» **EXERCISE GOAL**
Only the lines from the line containing "green rectangle: (89, 196)" through the final line of the entries should be printed, exactly as given, with the pictures left out.

(Items from a dataset)
*-*-*

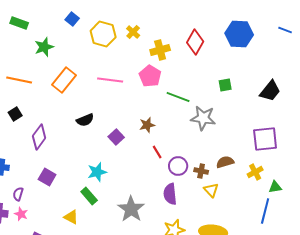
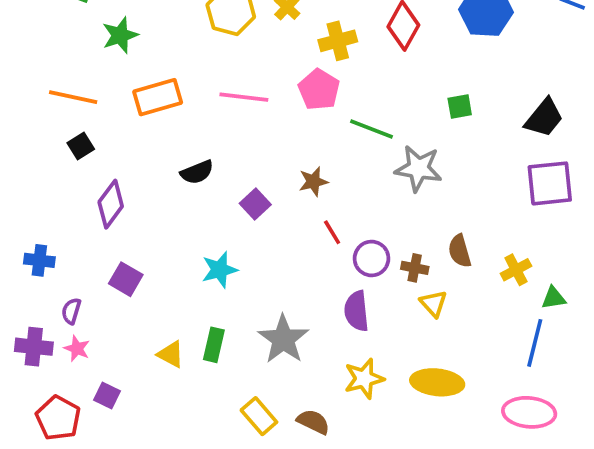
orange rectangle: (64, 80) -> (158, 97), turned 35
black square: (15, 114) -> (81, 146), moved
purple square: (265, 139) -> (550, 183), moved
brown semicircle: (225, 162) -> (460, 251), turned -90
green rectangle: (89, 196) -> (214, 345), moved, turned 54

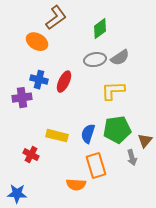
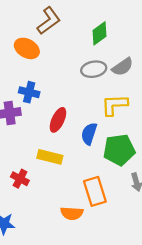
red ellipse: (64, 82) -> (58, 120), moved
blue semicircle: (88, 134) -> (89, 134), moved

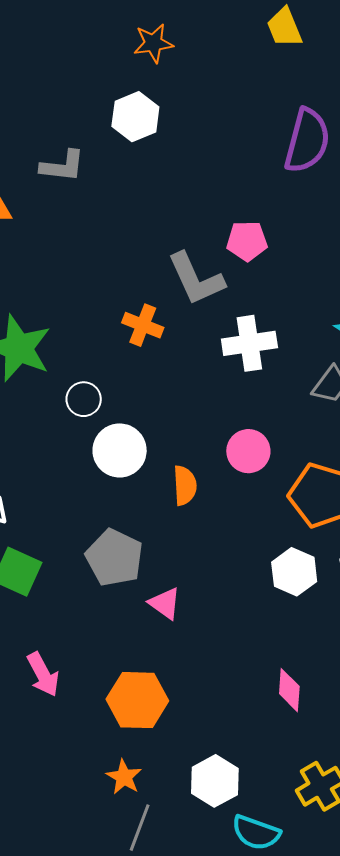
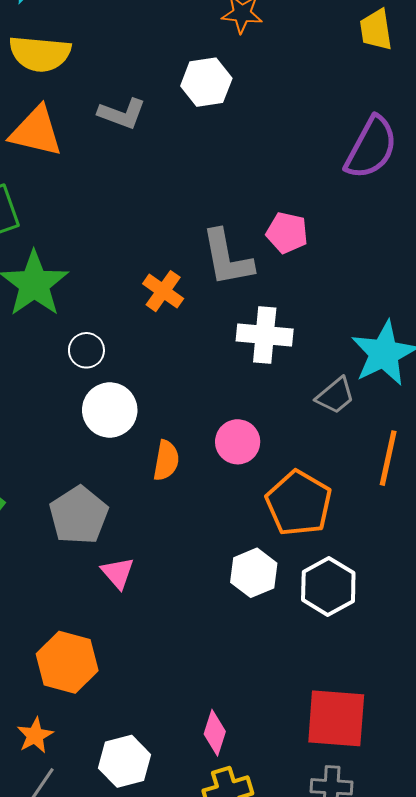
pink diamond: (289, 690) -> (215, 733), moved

*-*-*

» **RESULT OF THE TASK**
green rectangle: (89, 196) -> (214, 345), moved, turned 54

red ellipse: (64, 82) -> (58, 120), moved
blue semicircle: (88, 134) -> (89, 134), moved

pink diamond: (289, 690) -> (215, 733), moved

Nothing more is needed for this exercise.